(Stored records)
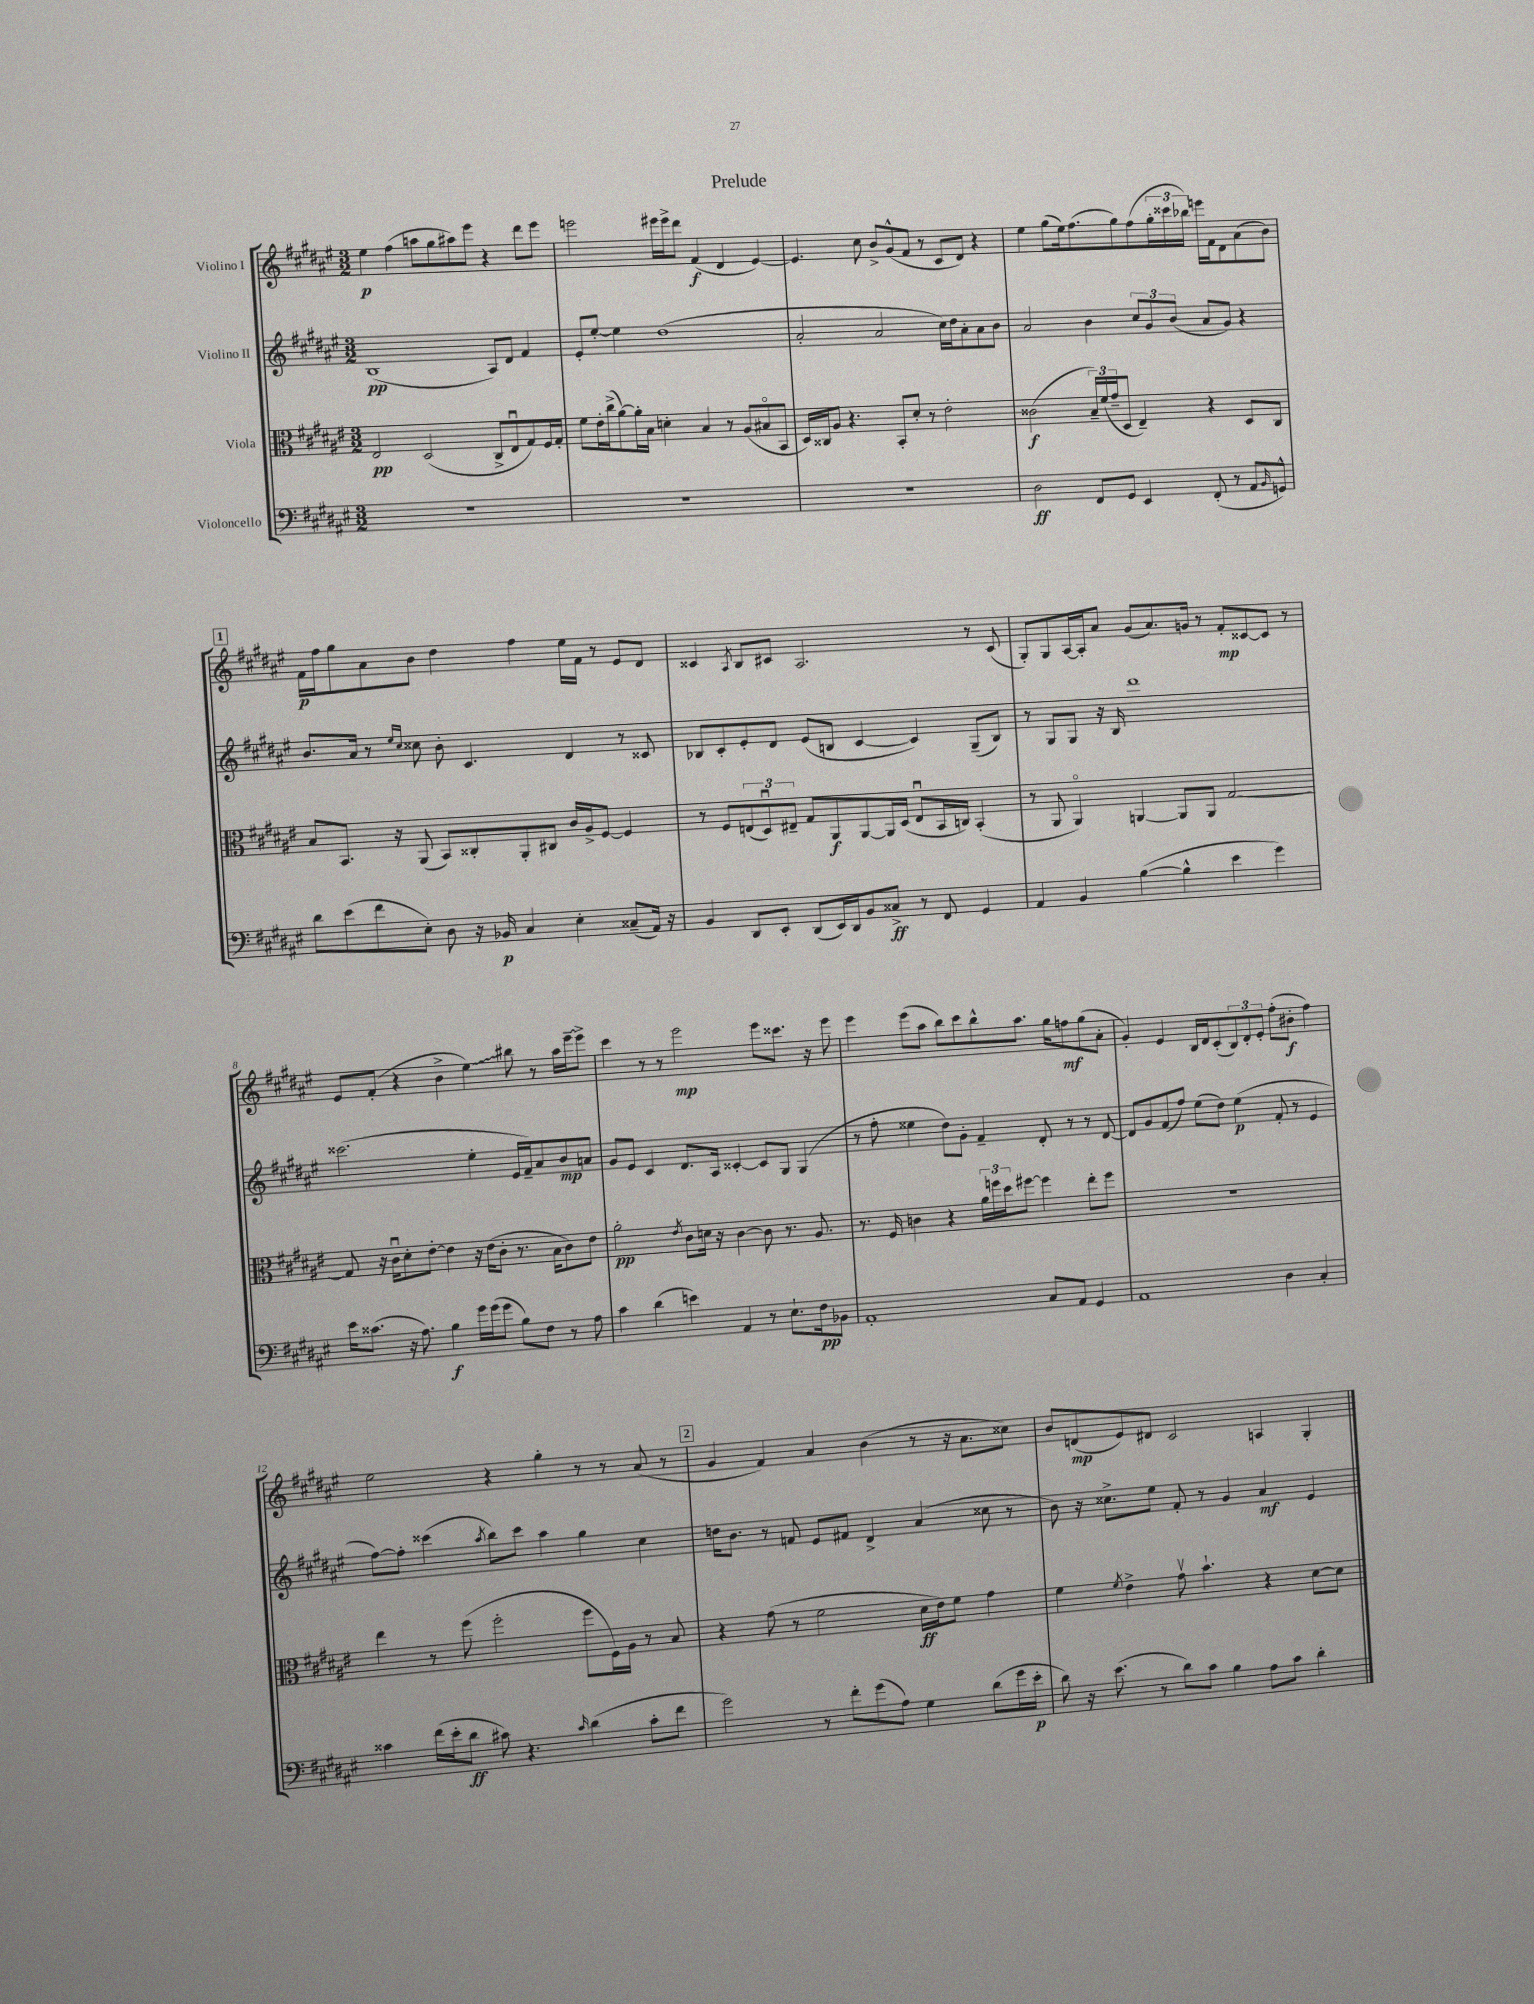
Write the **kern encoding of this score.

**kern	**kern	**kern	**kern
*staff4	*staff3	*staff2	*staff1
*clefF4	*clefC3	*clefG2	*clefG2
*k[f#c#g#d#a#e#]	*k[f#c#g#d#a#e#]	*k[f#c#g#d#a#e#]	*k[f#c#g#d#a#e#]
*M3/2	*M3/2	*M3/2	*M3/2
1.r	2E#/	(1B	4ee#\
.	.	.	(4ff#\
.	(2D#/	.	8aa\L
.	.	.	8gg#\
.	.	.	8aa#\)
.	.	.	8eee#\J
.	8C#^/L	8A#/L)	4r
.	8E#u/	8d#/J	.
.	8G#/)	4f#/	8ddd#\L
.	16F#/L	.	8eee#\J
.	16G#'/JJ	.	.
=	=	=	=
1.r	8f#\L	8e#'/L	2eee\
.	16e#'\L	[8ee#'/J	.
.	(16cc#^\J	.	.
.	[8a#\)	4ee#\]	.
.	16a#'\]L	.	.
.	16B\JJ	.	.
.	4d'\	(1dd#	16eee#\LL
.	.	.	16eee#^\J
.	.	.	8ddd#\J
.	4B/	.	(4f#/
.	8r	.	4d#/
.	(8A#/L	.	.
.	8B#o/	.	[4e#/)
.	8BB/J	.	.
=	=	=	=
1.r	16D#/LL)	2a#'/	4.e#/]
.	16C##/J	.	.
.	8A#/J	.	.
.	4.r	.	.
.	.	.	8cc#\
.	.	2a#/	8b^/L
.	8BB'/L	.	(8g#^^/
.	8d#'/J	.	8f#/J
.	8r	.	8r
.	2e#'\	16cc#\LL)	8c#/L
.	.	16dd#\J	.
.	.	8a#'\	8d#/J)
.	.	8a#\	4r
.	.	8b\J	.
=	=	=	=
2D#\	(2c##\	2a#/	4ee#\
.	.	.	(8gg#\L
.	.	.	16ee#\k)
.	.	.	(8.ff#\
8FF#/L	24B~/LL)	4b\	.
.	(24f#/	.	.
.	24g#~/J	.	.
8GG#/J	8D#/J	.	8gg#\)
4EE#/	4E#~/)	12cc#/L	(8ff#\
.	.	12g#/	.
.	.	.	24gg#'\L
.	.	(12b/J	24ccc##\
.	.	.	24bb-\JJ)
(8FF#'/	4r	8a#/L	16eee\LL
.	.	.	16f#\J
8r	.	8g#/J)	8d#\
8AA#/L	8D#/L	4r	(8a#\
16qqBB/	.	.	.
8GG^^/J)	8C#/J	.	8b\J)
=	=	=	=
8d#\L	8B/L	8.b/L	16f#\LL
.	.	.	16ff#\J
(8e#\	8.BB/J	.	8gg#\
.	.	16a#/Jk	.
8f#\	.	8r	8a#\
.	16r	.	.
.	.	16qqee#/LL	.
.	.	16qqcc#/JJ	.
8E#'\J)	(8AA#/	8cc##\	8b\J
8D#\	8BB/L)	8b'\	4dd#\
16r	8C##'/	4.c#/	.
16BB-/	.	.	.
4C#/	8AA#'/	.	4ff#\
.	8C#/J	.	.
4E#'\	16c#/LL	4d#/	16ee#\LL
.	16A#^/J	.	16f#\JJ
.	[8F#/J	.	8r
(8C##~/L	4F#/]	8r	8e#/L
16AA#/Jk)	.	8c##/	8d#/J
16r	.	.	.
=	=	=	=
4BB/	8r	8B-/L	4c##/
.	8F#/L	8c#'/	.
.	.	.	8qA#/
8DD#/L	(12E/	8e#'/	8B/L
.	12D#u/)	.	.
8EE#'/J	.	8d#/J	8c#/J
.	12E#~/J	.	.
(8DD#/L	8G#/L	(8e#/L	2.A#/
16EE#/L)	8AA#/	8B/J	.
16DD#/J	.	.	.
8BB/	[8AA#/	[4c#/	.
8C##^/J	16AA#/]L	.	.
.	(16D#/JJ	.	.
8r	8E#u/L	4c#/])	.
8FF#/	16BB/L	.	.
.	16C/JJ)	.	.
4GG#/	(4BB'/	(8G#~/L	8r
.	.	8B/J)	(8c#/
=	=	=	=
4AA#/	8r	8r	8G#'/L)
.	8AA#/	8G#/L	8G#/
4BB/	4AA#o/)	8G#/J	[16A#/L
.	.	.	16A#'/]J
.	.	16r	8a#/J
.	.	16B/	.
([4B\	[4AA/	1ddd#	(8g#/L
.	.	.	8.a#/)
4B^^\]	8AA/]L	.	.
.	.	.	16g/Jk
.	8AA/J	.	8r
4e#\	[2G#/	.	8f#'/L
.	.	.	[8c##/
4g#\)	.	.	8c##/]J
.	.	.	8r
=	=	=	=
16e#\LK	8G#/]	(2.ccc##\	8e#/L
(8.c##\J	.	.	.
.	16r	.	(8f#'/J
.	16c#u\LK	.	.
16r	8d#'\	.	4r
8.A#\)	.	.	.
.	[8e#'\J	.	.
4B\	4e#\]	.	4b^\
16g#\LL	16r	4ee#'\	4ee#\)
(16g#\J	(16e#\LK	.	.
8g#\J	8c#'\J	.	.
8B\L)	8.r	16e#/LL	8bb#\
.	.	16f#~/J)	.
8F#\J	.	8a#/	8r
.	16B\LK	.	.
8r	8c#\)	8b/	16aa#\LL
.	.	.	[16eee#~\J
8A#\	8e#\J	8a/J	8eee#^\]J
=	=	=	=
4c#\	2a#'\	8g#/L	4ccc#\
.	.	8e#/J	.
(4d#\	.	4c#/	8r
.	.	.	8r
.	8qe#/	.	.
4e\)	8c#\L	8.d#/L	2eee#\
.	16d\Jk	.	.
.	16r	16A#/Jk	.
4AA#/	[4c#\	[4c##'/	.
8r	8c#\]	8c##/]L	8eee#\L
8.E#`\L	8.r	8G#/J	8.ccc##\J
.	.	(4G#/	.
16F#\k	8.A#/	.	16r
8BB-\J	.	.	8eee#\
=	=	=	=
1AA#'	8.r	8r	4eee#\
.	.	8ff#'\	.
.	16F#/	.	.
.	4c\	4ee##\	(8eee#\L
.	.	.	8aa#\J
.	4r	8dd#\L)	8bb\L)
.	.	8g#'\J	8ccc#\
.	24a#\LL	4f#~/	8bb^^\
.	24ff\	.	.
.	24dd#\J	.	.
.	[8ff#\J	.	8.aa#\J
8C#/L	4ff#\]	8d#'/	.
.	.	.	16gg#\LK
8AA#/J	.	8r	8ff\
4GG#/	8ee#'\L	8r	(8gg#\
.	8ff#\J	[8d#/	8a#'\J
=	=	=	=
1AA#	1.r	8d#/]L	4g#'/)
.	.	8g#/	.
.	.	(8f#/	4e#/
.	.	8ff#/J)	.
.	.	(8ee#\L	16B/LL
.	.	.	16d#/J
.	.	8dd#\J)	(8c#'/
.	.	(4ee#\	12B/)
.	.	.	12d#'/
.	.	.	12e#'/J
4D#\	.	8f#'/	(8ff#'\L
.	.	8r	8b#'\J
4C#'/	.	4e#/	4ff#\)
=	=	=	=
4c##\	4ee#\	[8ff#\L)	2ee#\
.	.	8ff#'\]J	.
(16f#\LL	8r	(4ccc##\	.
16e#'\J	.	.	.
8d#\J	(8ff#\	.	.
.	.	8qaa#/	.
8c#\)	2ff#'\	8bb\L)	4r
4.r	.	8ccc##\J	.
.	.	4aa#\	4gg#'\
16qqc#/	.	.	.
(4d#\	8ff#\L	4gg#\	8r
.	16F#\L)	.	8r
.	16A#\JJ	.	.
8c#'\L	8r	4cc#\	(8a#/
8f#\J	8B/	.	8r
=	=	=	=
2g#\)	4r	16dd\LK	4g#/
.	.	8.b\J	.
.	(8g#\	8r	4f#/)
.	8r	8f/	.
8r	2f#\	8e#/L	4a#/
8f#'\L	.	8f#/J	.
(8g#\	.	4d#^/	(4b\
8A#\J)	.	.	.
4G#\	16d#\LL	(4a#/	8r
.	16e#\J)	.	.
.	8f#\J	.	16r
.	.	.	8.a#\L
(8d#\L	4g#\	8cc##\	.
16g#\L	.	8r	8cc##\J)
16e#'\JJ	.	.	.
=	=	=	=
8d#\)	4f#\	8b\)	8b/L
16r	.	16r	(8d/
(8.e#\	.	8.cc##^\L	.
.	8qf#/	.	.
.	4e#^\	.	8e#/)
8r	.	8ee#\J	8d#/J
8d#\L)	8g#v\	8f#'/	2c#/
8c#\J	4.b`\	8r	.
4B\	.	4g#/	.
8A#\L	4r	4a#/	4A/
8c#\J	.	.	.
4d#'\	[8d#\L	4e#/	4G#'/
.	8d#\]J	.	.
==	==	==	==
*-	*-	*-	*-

REQUIRED TASK: Find each line above that contains the string "kern", and copy those lines out in full.

FINAL ANSWER:
Write the **kern encoding of this score.
**kern	**kern	**kern	**kern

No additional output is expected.